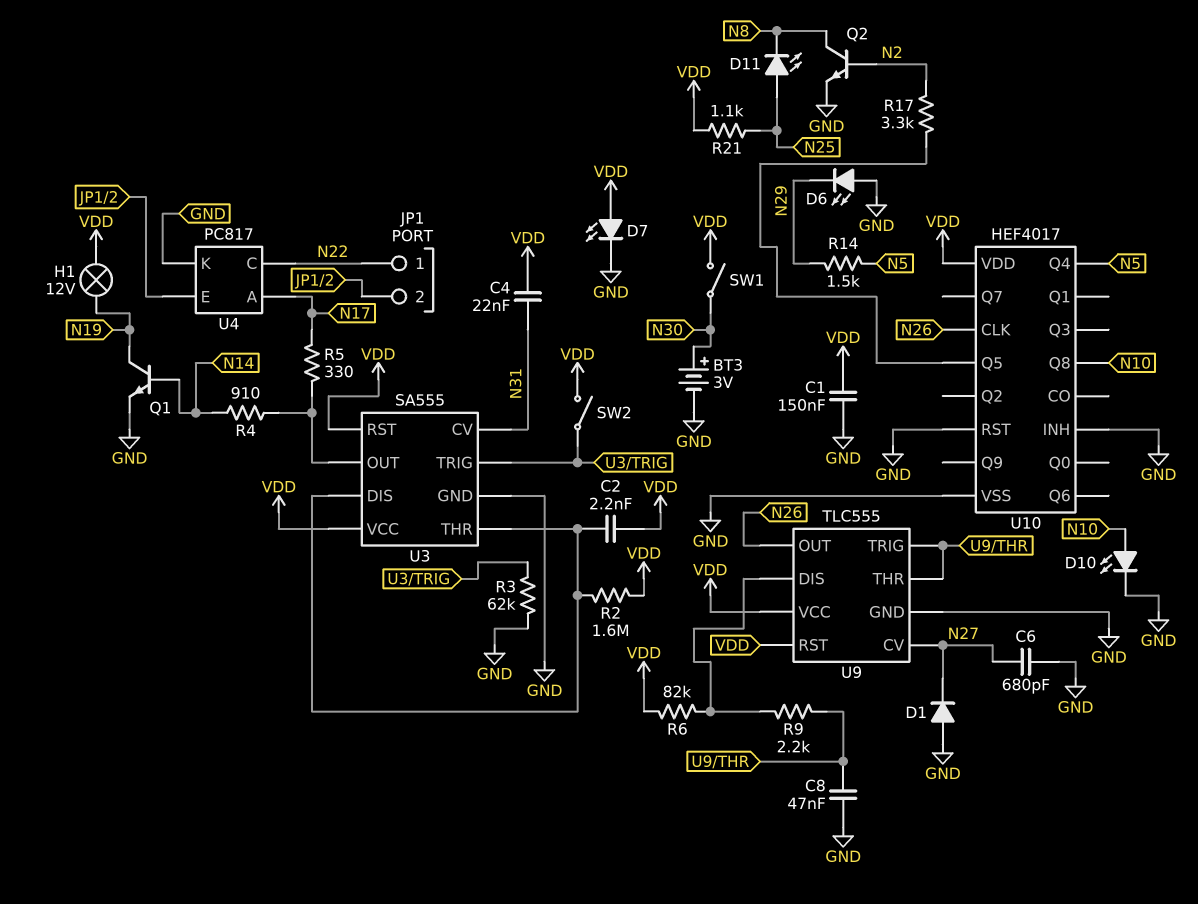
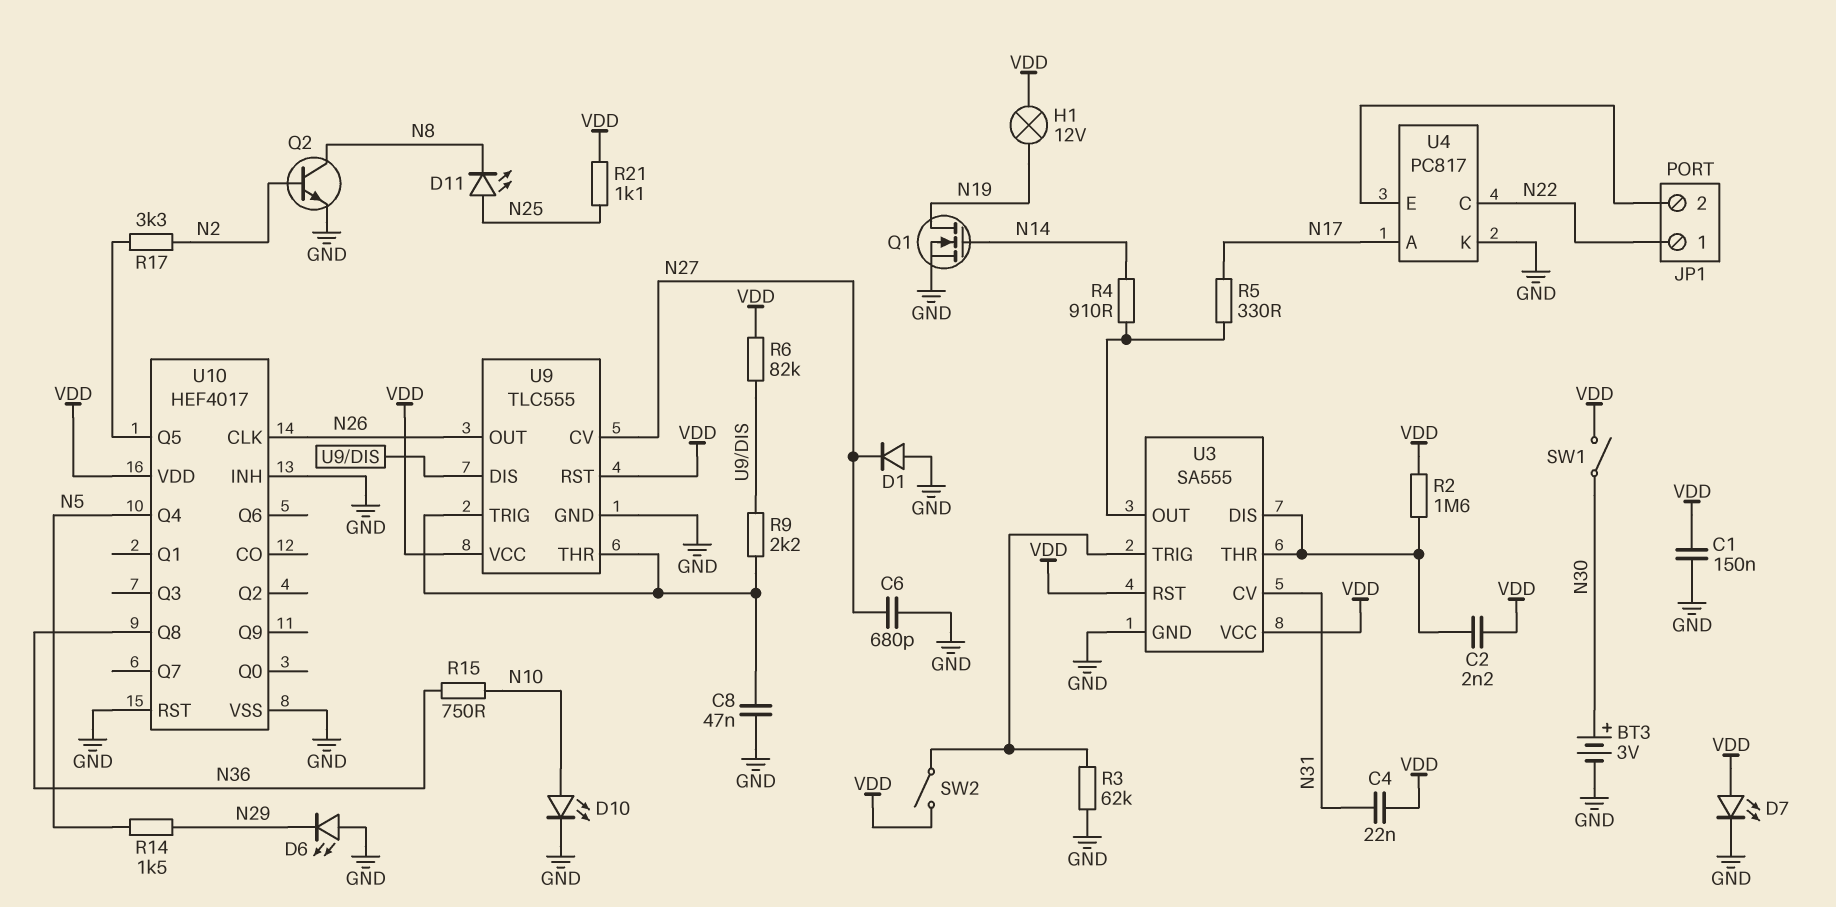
Q1: NPN (B N14, C N19, E GND) -> NMOS (G N14, D N19, S GND)
R15: none -> 750 (N10, N36)
U10 pin Q8: N10 -> N36

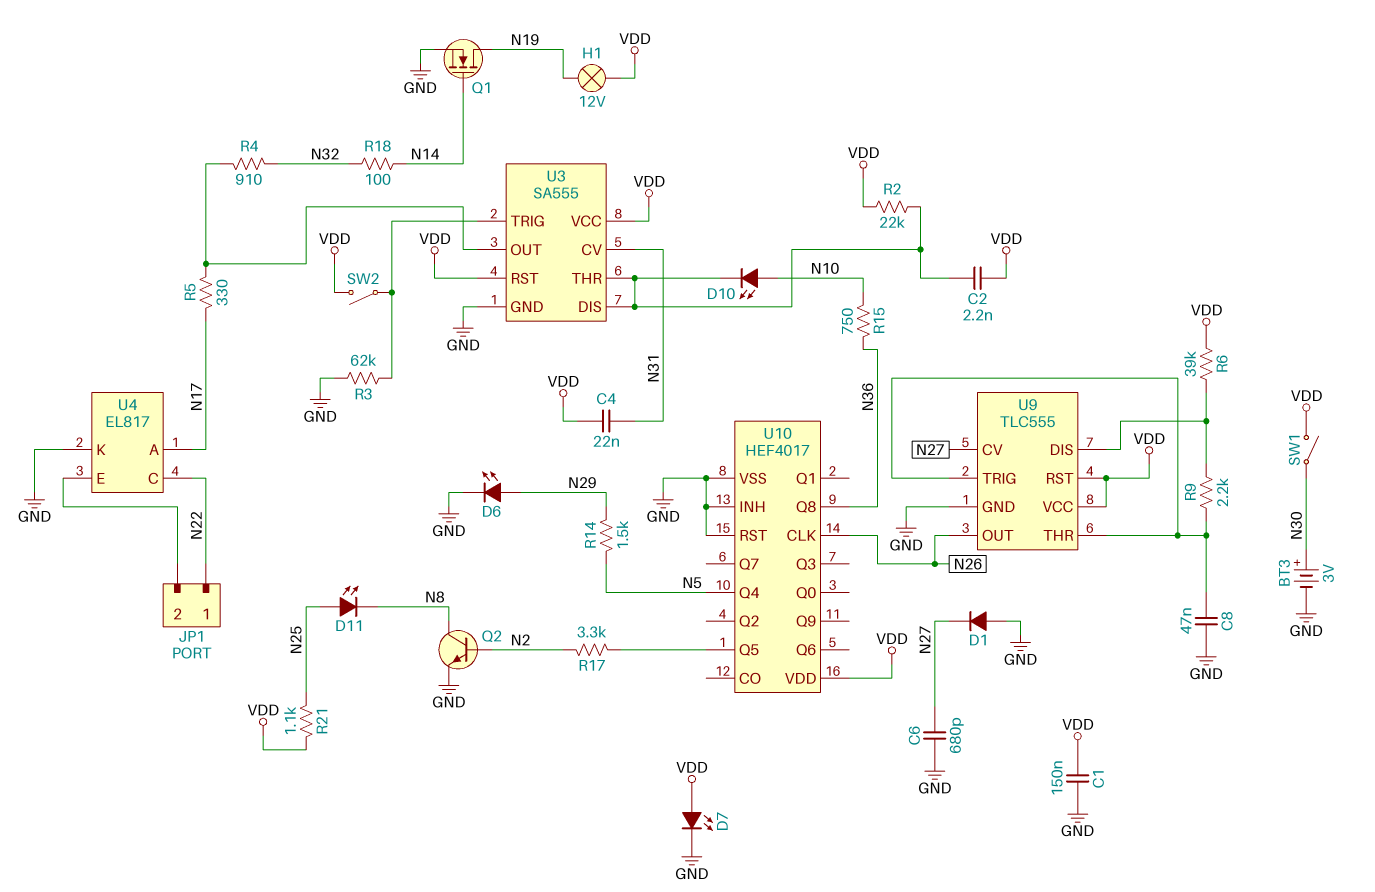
D6: LED (A GND, K N29) -> LED (A N29, K GND)
D10: LED (A N10, K GND) -> LED (A N10, K U3/DIS)
R2: 1.6M (U3/DIS, VDD) -> 22k (U3/DIS, VDD)
R4: 910 (N14, U3/OUT) -> 910 (N32, U3/OUT)
R6: 82k (U9/DIS, VDD) -> 39k (U9/DIS, VDD)
R18: none -> 100 (N14, N32)
U4: PC817 -> EL817

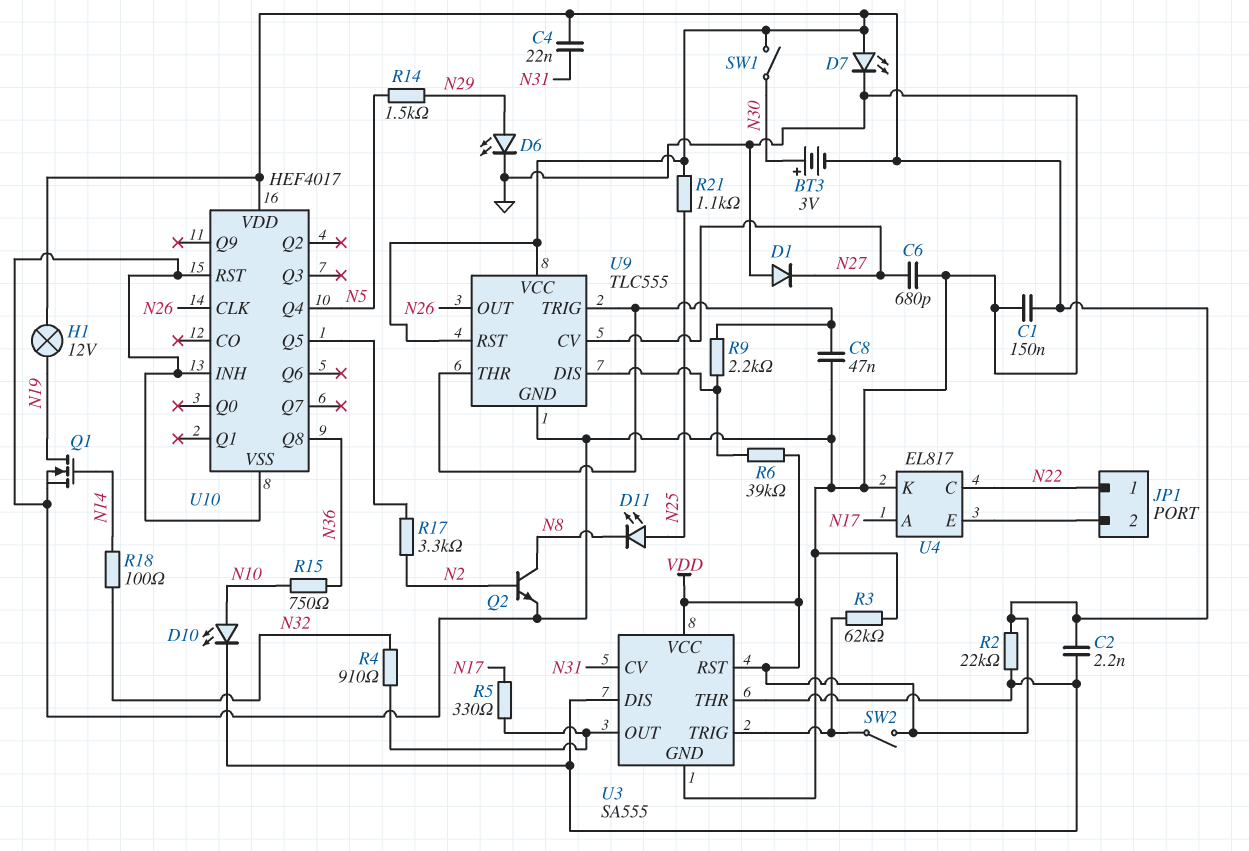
BT3: 3V (plus N30, minus GND) -> 3V (plus N30, minus VDD)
* * *
**Your instructions:** In the preceding records, how many lines include the word "none"? Reply with the number only.

**Answer for this exercise:** 2